_Extracted entries_.
----------

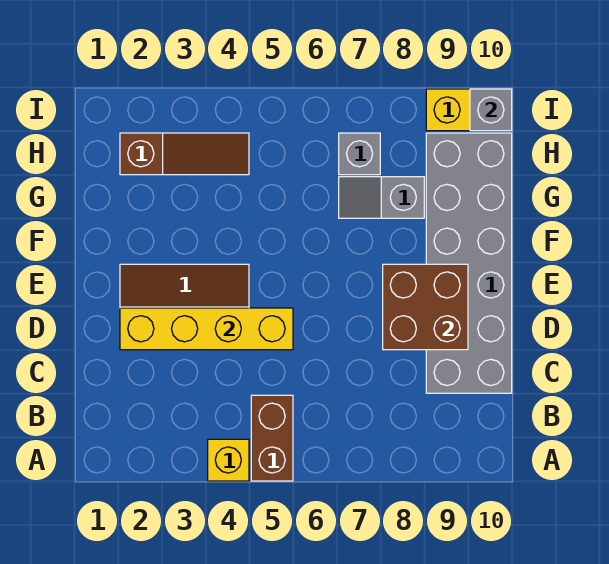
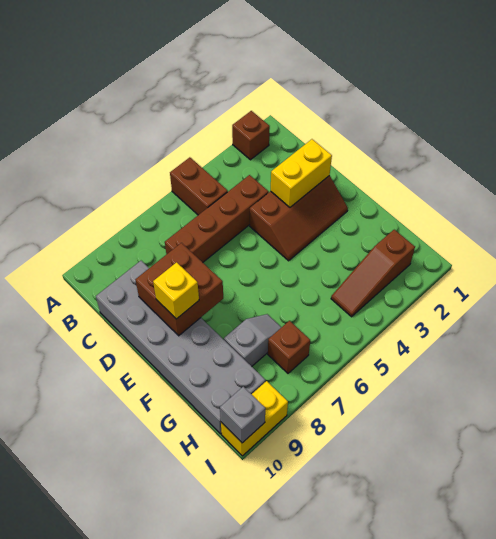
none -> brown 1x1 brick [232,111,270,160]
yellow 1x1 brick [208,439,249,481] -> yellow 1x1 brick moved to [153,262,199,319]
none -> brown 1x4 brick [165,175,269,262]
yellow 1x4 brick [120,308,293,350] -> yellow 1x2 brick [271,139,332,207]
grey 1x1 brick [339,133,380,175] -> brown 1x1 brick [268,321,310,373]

----------

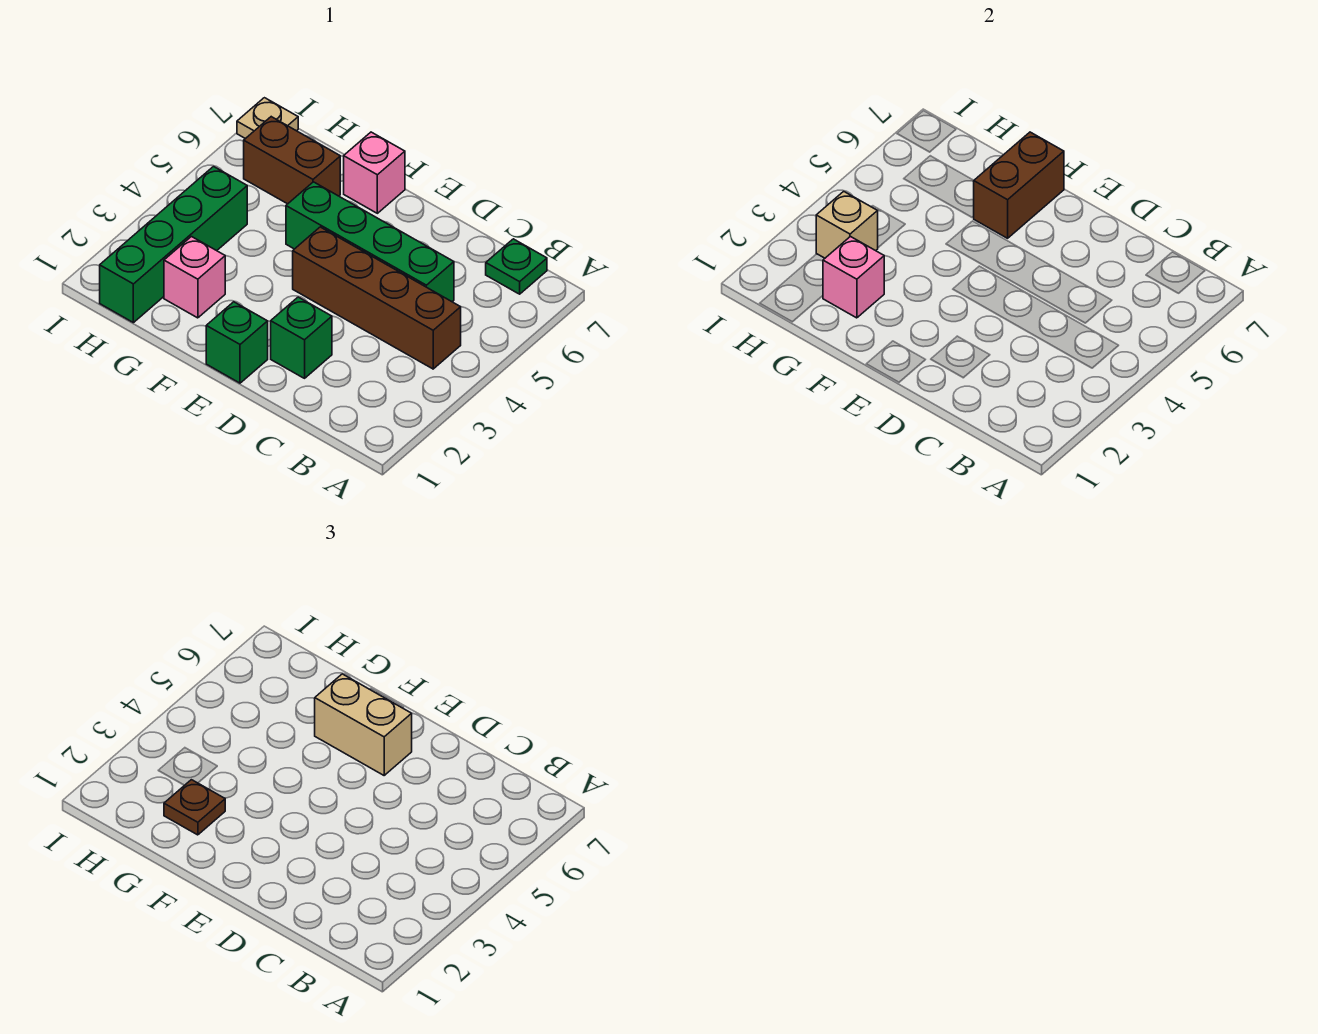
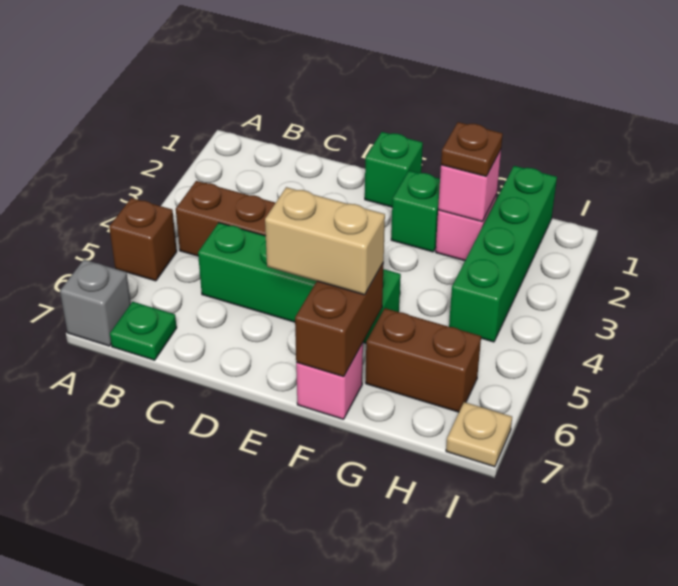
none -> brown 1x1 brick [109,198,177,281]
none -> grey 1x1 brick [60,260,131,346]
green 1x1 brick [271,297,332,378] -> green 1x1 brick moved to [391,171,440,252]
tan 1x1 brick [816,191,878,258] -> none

----------

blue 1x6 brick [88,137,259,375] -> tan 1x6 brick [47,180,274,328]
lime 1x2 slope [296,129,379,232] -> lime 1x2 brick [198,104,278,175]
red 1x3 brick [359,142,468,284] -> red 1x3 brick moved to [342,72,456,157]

----------

The range runs from the line with "none -> grey 1x1 brick [60,260,131,346]" up to and including the line with "tan 1x1 brick [816,191,878,258] -> none" in the listing above; please write out exactly those lines and nothing more.

none -> grey 1x1 brick [60,260,131,346]
green 1x1 brick [271,297,332,378] -> green 1x1 brick moved to [391,171,440,252]
tan 1x1 brick [816,191,878,258] -> none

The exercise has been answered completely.